***** SUPPLIED DATA *****

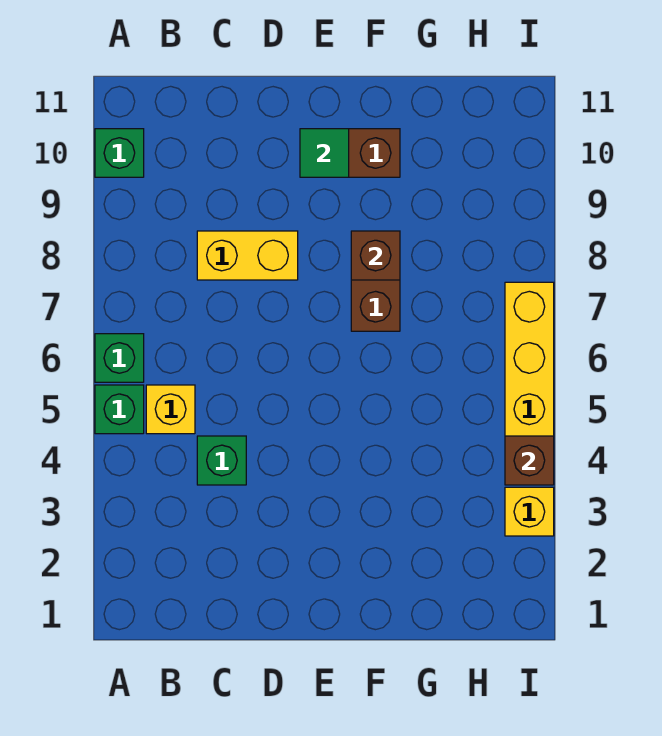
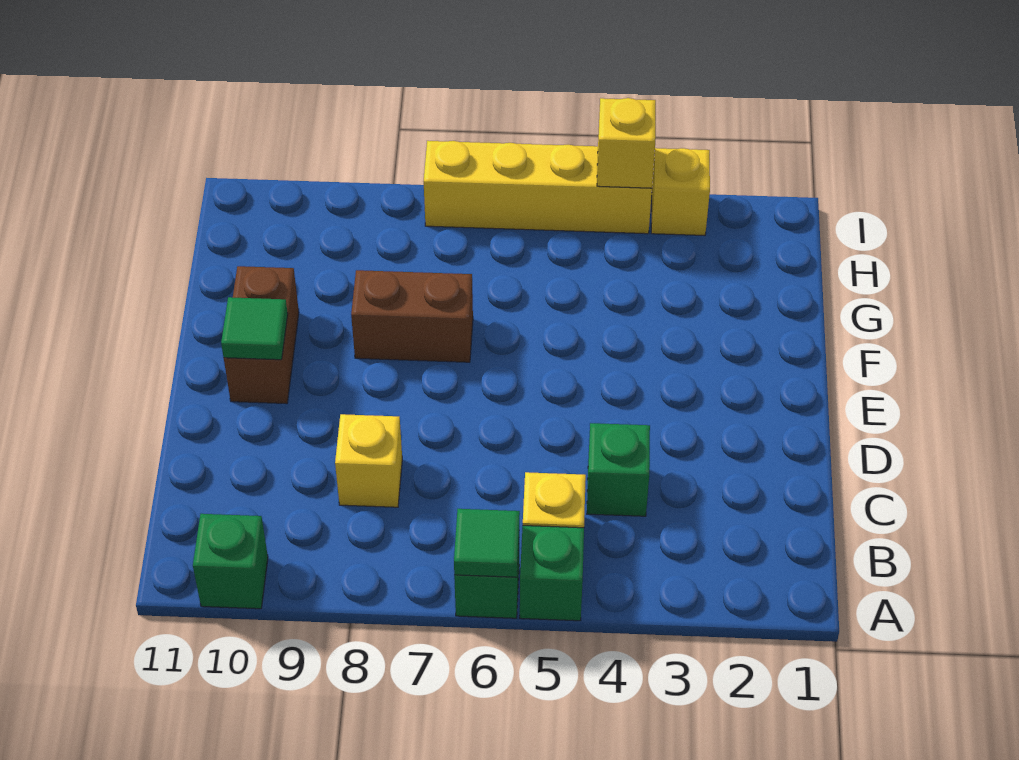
none -> green tile A6 level 2
yellow brick C8:D8 level 1 -> yellow brick C8 level 1
brown brick F8 level 2 -> none
brown brick I4 level 2 -> yellow brick I4 level 2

*****

[DIRECTIONS]: Print exactly the lines that run from the line containing "yellow brick C8:D8" to the end of the data, both ends included.

[EXERCISE SOLUTION]:
yellow brick C8:D8 level 1 -> yellow brick C8 level 1
brown brick F8 level 2 -> none
brown brick I4 level 2 -> yellow brick I4 level 2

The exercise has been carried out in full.